*** Opening DATA SHOWN ***

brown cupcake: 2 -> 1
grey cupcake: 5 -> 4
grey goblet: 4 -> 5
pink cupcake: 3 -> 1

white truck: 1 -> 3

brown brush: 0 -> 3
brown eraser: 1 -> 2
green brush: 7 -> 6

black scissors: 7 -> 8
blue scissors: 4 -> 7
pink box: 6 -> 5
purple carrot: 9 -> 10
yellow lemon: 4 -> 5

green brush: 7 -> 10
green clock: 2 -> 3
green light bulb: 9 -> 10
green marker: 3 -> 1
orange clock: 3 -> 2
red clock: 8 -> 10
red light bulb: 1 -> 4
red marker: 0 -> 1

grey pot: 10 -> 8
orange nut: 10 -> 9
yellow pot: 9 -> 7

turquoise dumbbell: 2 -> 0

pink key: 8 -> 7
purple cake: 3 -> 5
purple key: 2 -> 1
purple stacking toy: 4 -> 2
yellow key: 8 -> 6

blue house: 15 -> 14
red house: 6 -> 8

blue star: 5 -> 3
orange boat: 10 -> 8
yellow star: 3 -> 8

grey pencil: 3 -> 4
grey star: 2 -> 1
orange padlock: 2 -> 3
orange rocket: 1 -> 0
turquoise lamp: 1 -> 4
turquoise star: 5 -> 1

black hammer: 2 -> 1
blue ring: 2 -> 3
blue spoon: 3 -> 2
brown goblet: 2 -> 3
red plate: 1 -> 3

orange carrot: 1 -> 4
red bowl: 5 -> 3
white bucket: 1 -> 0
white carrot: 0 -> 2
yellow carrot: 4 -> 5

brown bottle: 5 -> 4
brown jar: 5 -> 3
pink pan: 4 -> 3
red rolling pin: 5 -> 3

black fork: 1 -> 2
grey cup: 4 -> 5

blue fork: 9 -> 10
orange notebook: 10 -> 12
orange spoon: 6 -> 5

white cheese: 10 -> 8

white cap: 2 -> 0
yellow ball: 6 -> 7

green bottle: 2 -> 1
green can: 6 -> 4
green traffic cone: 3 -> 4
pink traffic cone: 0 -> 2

*** Closing DATA SHOWN ***

## WHAT NEEDS TO BE DONE
The full set of records must be transcribed character for character.

## EXERCISE OUTPUT
brown cupcake: 2 -> 1
grey cupcake: 5 -> 4
grey goblet: 4 -> 5
pink cupcake: 3 -> 1

white truck: 1 -> 3

brown brush: 0 -> 3
brown eraser: 1 -> 2
green brush: 7 -> 6

black scissors: 7 -> 8
blue scissors: 4 -> 7
pink box: 6 -> 5
purple carrot: 9 -> 10
yellow lemon: 4 -> 5

green brush: 7 -> 10
green clock: 2 -> 3
green light bulb: 9 -> 10
green marker: 3 -> 1
orange clock: 3 -> 2
red clock: 8 -> 10
red light bulb: 1 -> 4
red marker: 0 -> 1

grey pot: 10 -> 8
orange nut: 10 -> 9
yellow pot: 9 -> 7

turquoise dumbbell: 2 -> 0

pink key: 8 -> 7
purple cake: 3 -> 5
purple key: 2 -> 1
purple stacking toy: 4 -> 2
yellow key: 8 -> 6

blue house: 15 -> 14
red house: 6 -> 8

blue star: 5 -> 3
orange boat: 10 -> 8
yellow star: 3 -> 8

grey pencil: 3 -> 4
grey star: 2 -> 1
orange padlock: 2 -> 3
orange rocket: 1 -> 0
turquoise lamp: 1 -> 4
turquoise star: 5 -> 1

black hammer: 2 -> 1
blue ring: 2 -> 3
blue spoon: 3 -> 2
brown goblet: 2 -> 3
red plate: 1 -> 3

orange carrot: 1 -> 4
red bowl: 5 -> 3
white bucket: 1 -> 0
white carrot: 0 -> 2
yellow carrot: 4 -> 5

brown bottle: 5 -> 4
brown jar: 5 -> 3
pink pan: 4 -> 3
red rolling pin: 5 -> 3

black fork: 1 -> 2
grey cup: 4 -> 5

blue fork: 9 -> 10
orange notebook: 10 -> 12
orange spoon: 6 -> 5

white cheese: 10 -> 8

white cap: 2 -> 0
yellow ball: 6 -> 7

green bottle: 2 -> 1
green can: 6 -> 4
green traffic cone: 3 -> 4
pink traffic cone: 0 -> 2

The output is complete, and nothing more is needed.